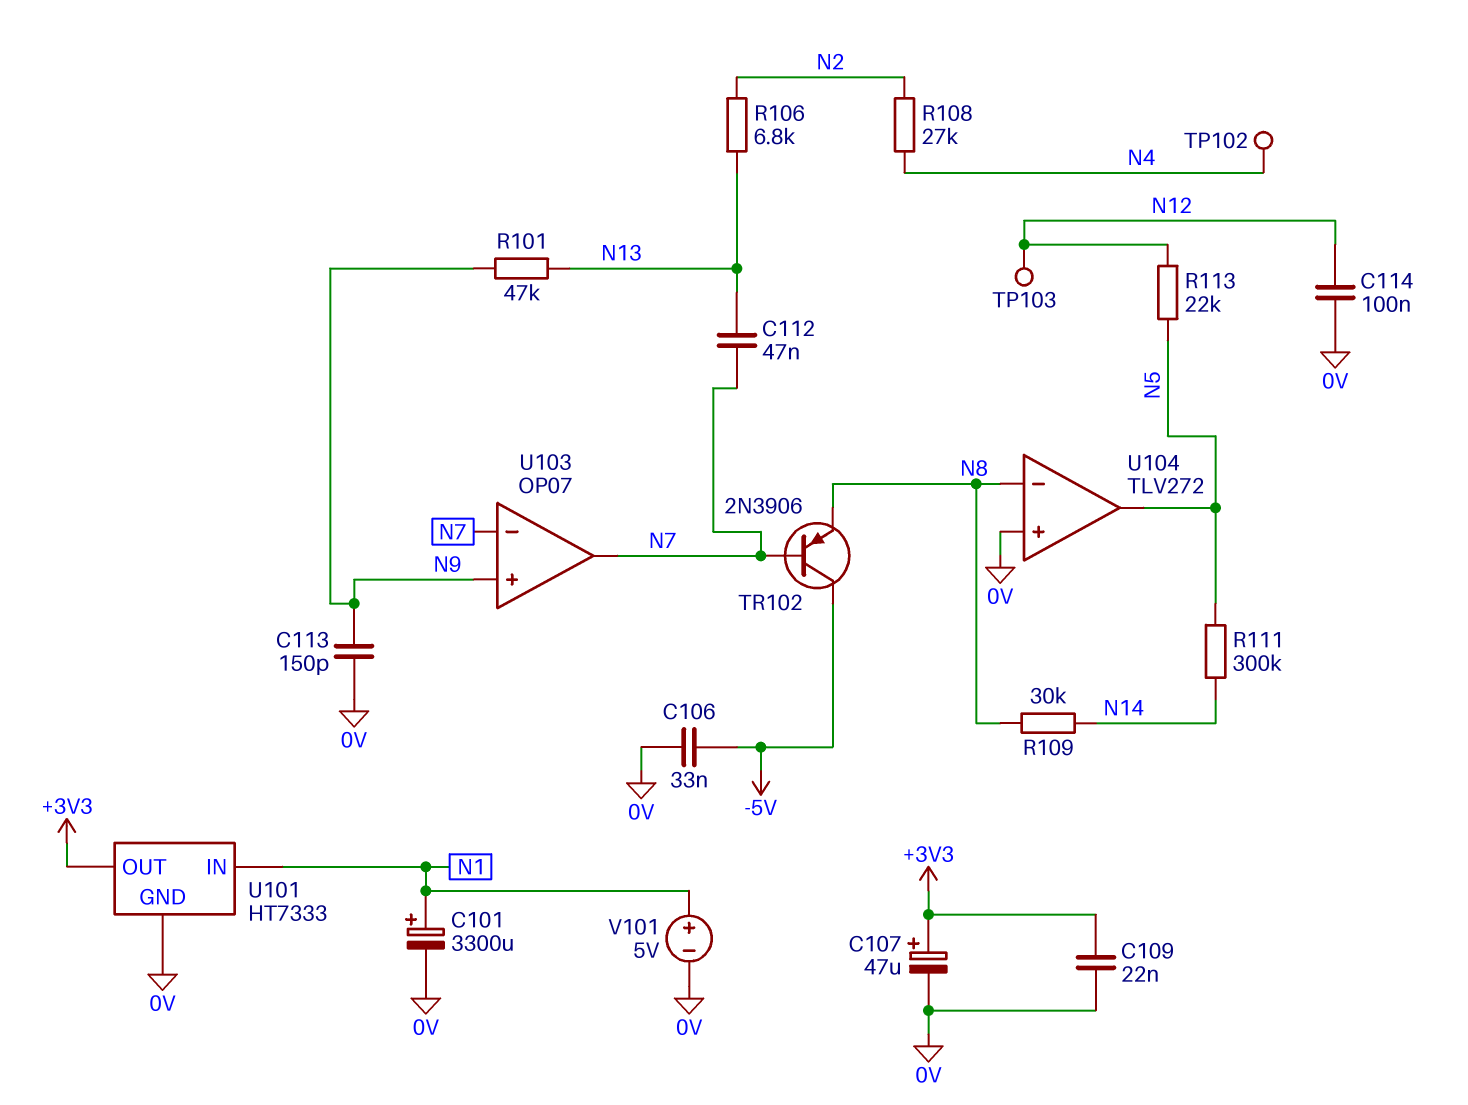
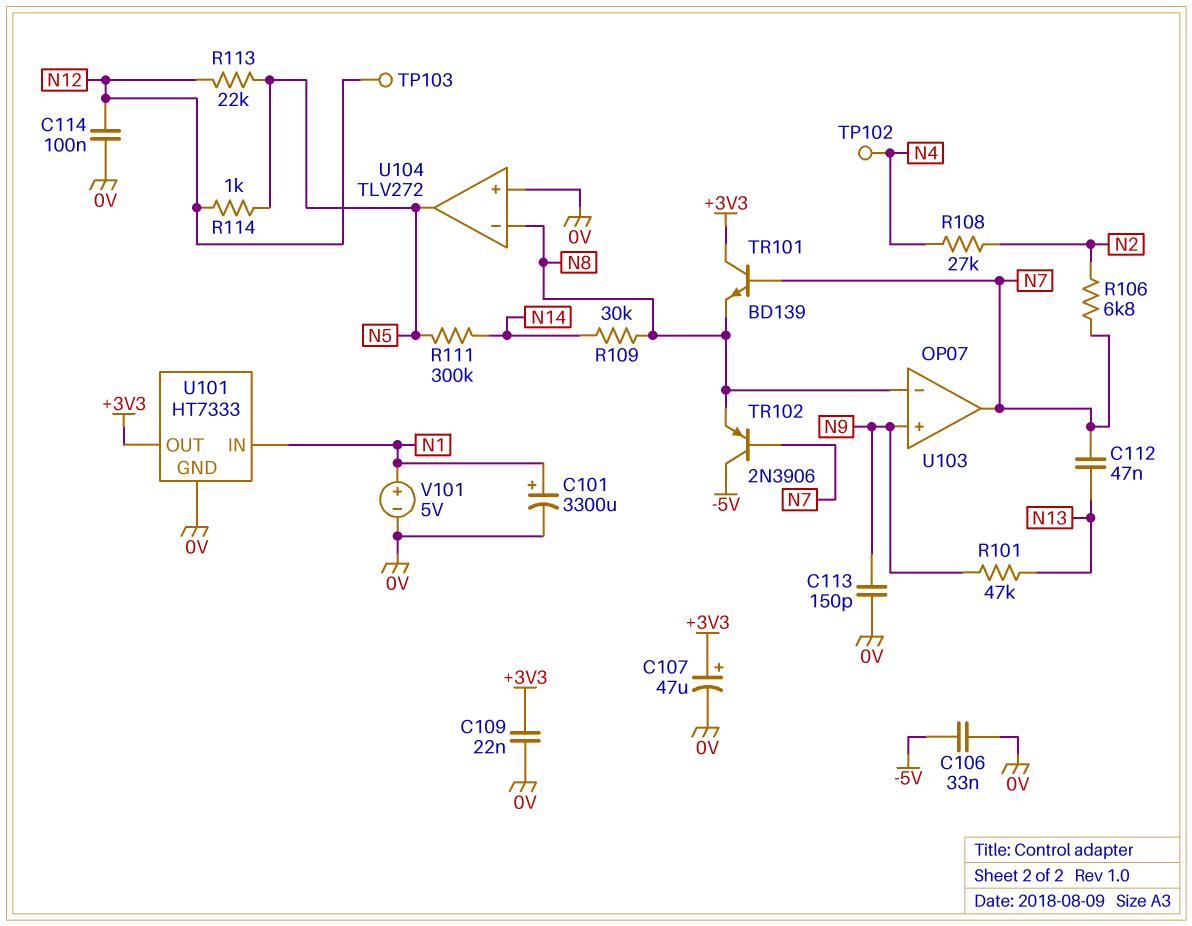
R106: 6.8k (N2, N13) -> 6.8k (N2, N7)
R114: none -> 1k (N5, N12)
TR101: none -> NPN BD139 (B N7, C +3V3, E N8)
U103 pin in-: N7 -> N8

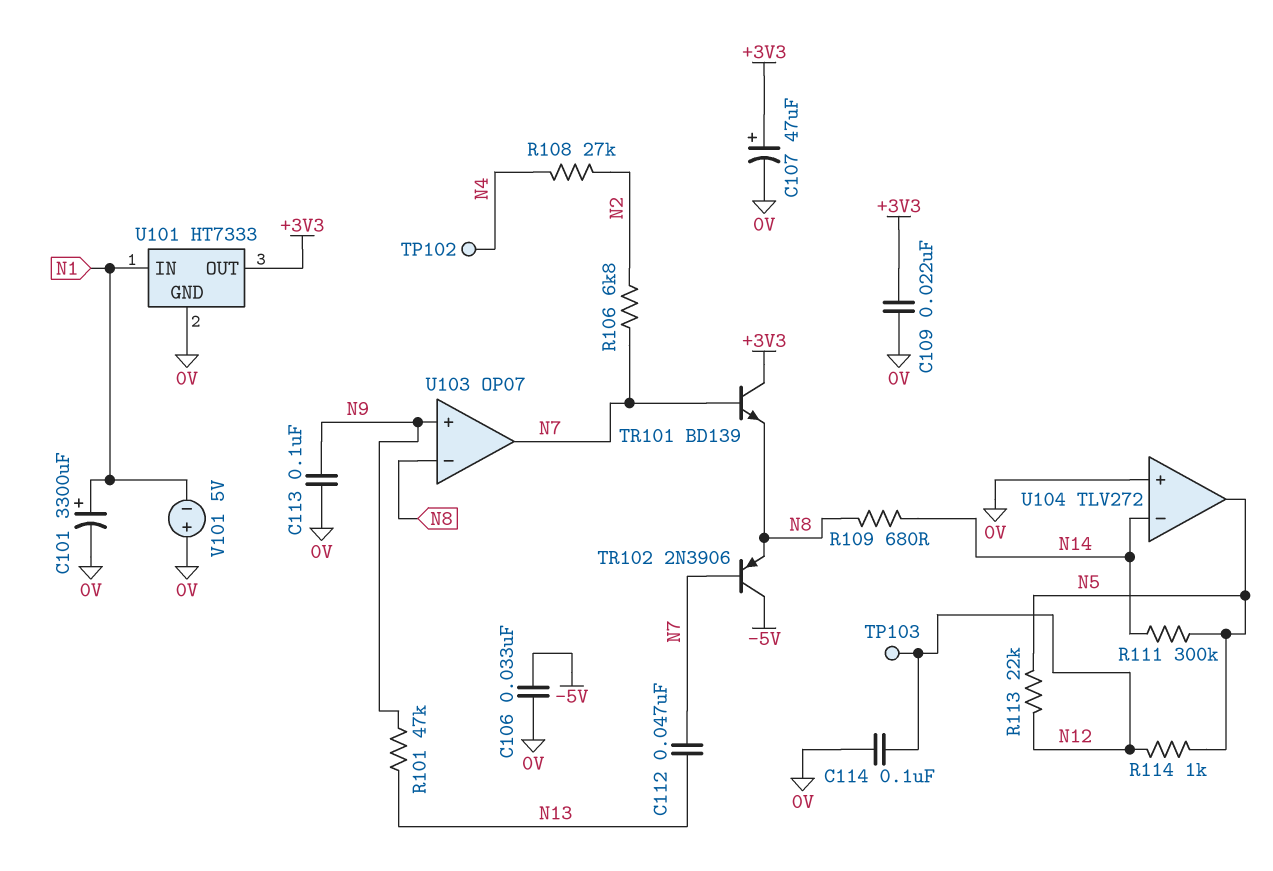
C113: 150pF (0V, N9) -> 100nF (0V, N9)
R109: 30k (N8, N14) -> 680 (N8, N14)
U104 pin in-: N8 -> N14
V101: 5V (plus N1, minus 0V) -> 5V (plus 0V, minus N1)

Directions for this task:
Gather all lines from the records above in which "none" appears.

Task response:
R114: none -> 1k (N5, N12)
TR101: none -> NPN BD139 (B N7, C +3V3, E N8)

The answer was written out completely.